> Work instructions
Output each entry verbatim and exclude every picture from it.

> Entries shown
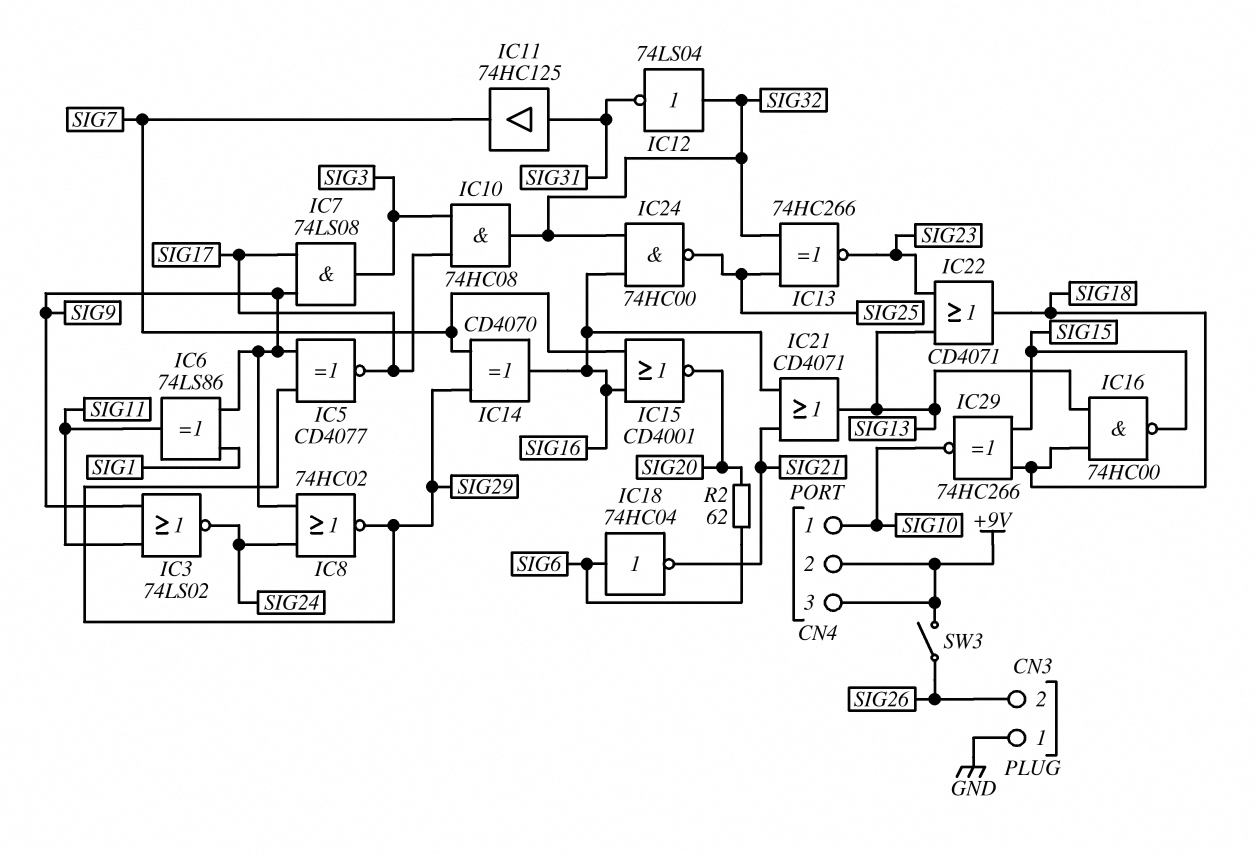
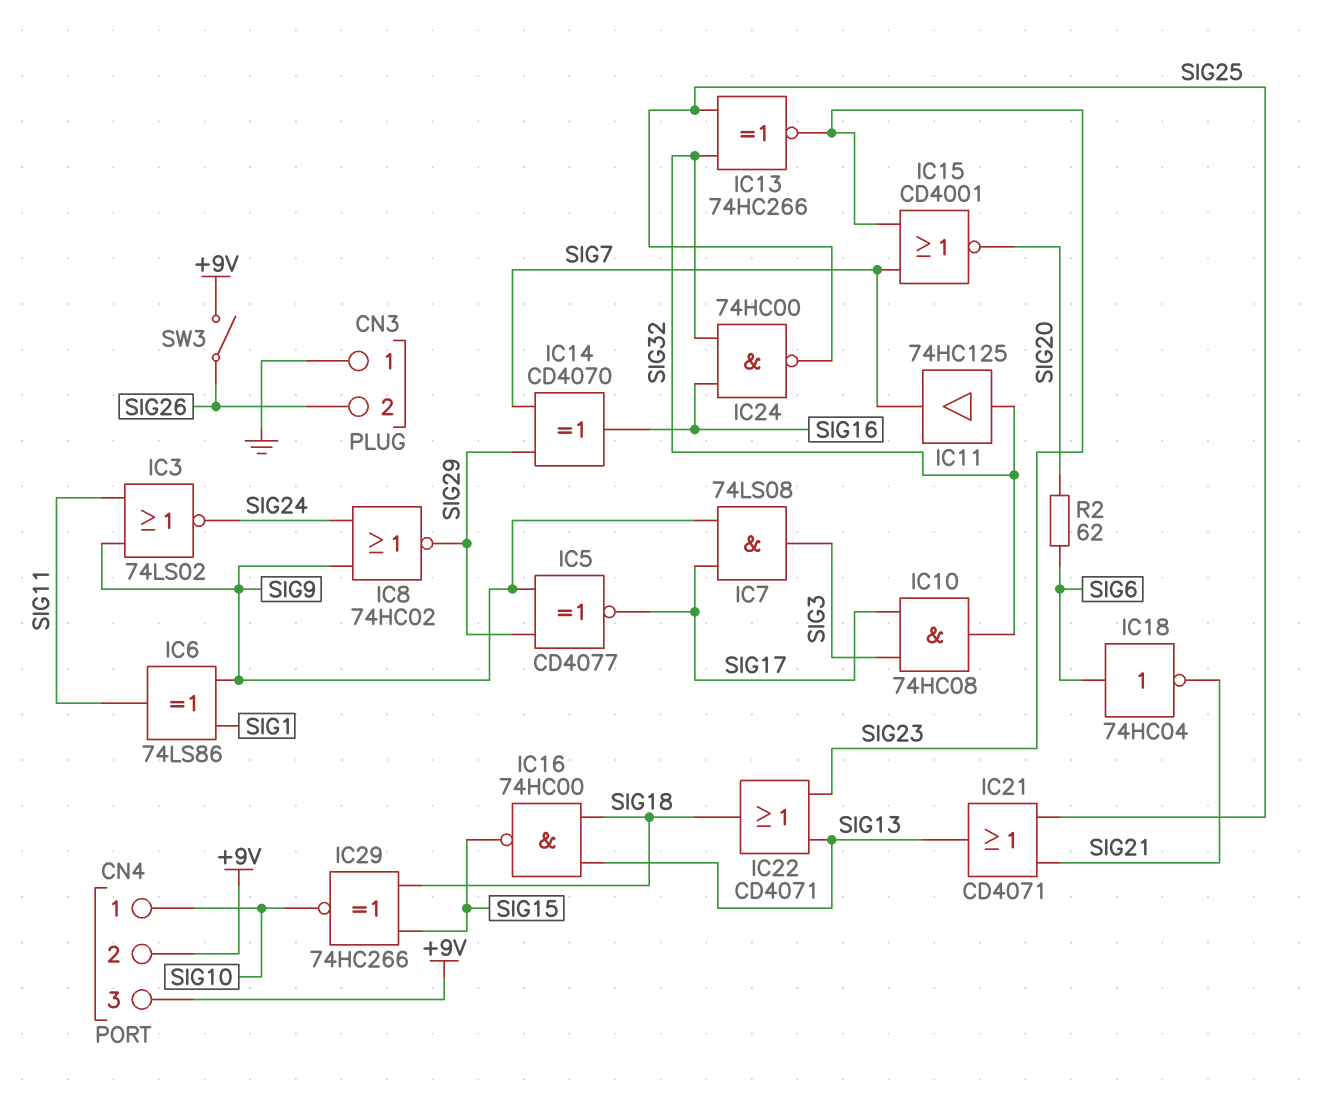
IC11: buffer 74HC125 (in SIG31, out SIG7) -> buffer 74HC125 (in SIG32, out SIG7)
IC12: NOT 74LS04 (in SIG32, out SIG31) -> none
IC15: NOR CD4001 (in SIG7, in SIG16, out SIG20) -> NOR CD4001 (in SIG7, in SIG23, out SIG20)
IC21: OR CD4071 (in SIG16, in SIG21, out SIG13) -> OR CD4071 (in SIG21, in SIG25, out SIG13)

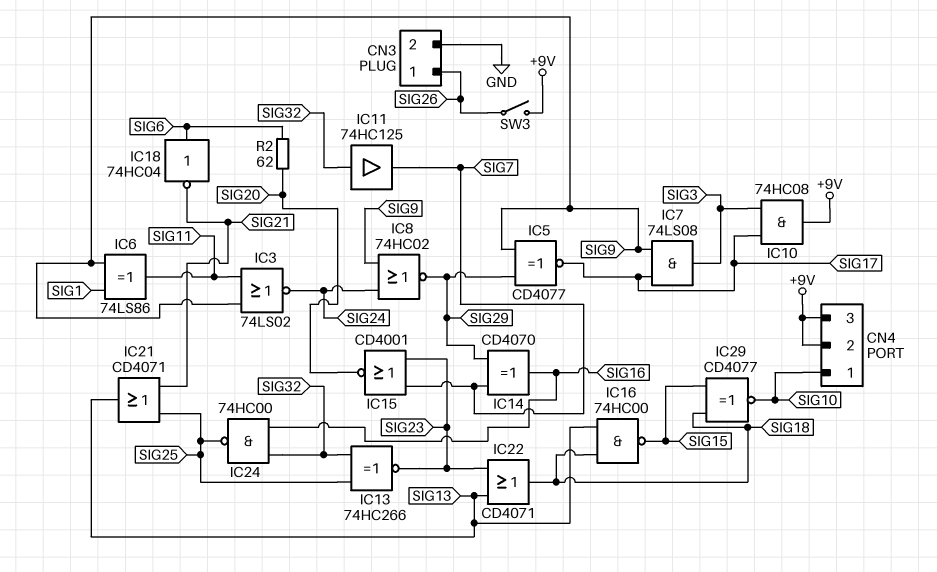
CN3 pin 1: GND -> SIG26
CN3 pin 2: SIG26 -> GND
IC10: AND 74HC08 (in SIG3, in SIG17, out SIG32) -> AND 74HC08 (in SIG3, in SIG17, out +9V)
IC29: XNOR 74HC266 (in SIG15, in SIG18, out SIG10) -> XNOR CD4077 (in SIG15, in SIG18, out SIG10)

> Solution to this exercise
IC11: buffer 74HC125 (in SIG31, out SIG7) -> buffer 74HC125 (in SIG32, out SIG7)
IC12: NOT 74LS04 (in SIG32, out SIG31) -> none
IC15: NOR CD4001 (in SIG7, in SIG16, out SIG20) -> NOR CD4001 (in SIG7, in SIG23, out SIG20)
IC21: OR CD4071 (in SIG16, in SIG21, out SIG13) -> OR CD4071 (in SIG21, in SIG25, out SIG13)

CN3 pin 1: GND -> SIG26
CN3 pin 2: SIG26 -> GND
IC10: AND 74HC08 (in SIG3, in SIG17, out SIG32) -> AND 74HC08 (in SIG3, in SIG17, out +9V)
IC29: XNOR 74HC266 (in SIG15, in SIG18, out SIG10) -> XNOR CD4077 (in SIG15, in SIG18, out SIG10)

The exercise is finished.